EXTRACTED MATERIAL Block Start

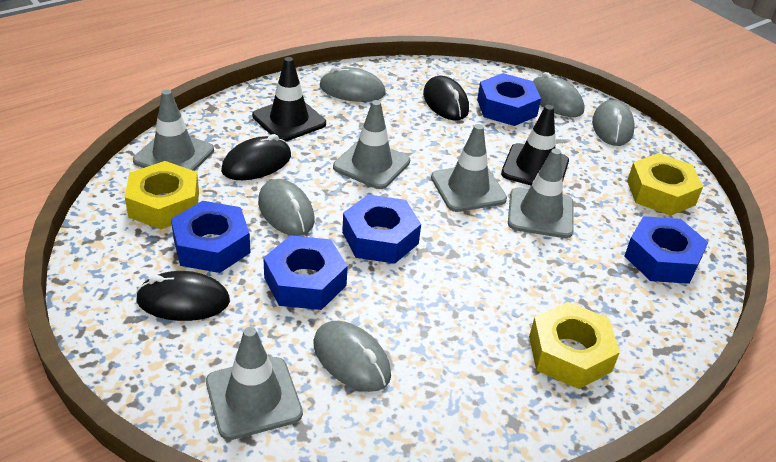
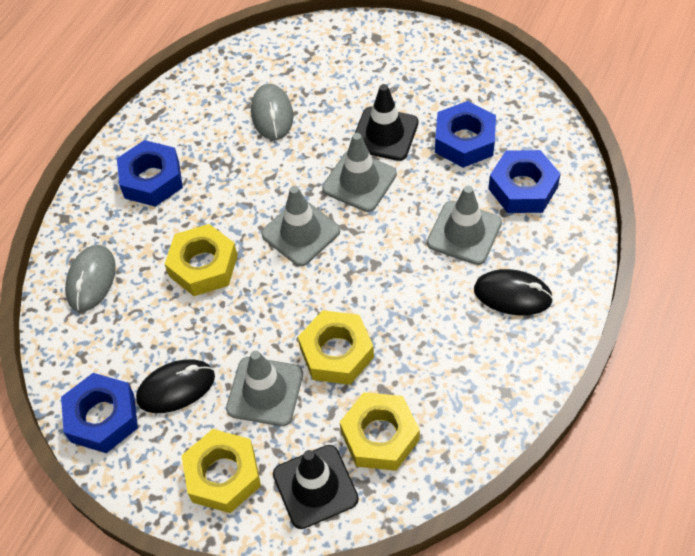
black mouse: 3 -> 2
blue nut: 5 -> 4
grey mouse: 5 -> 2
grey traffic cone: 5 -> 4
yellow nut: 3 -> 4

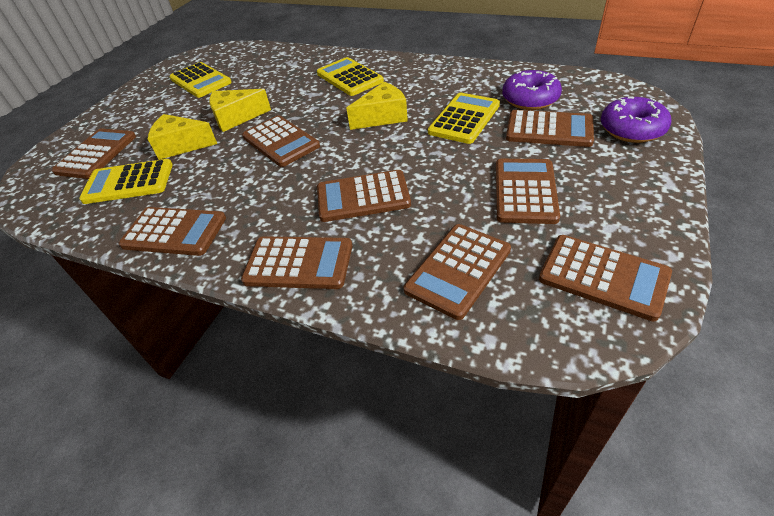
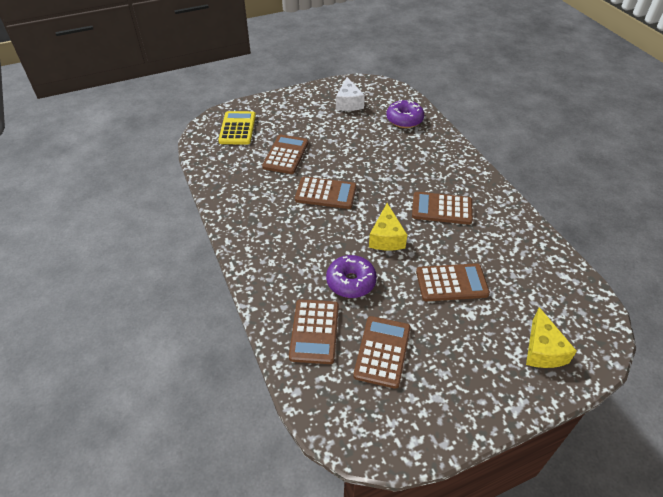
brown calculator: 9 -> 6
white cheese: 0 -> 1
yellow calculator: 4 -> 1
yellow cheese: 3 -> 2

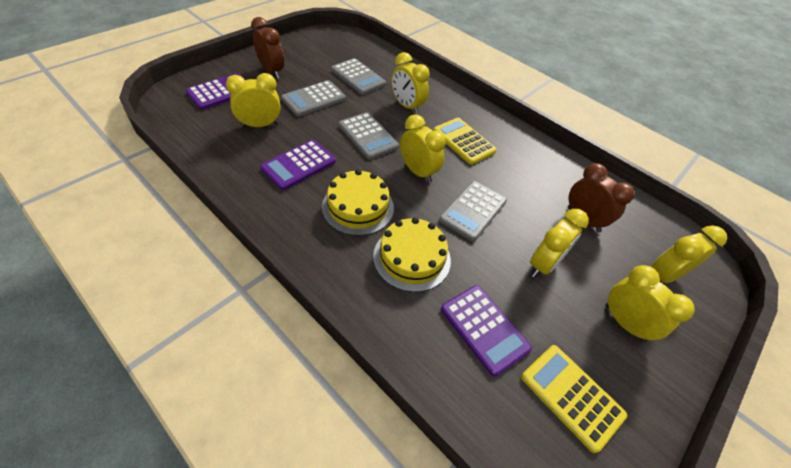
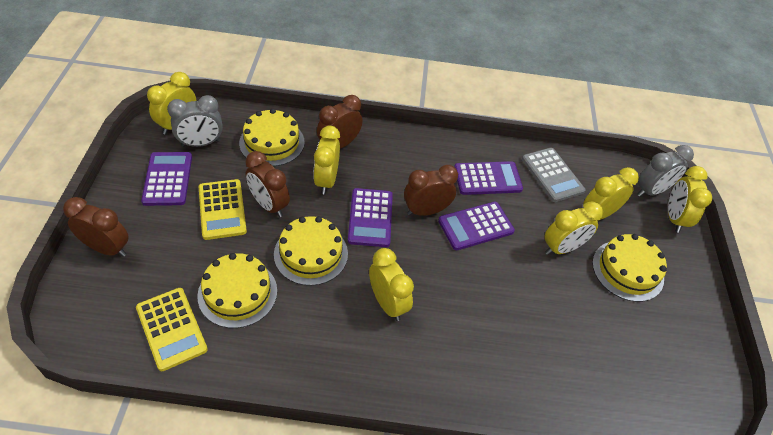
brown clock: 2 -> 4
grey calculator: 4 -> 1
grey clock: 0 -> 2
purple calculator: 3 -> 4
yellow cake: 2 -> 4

EXTRACTED MATERIAL Block End

**EXERCISE DETAILS**
Output each line exactly as shown above; no pictures go in the copy.

**ANSWER TO THIS PROBLEM**
black mouse: 3 -> 2
blue nut: 5 -> 4
grey mouse: 5 -> 2
grey traffic cone: 5 -> 4
yellow nut: 3 -> 4

brown calculator: 9 -> 6
white cheese: 0 -> 1
yellow calculator: 4 -> 1
yellow cheese: 3 -> 2

brown clock: 2 -> 4
grey calculator: 4 -> 1
grey clock: 0 -> 2
purple calculator: 3 -> 4
yellow cake: 2 -> 4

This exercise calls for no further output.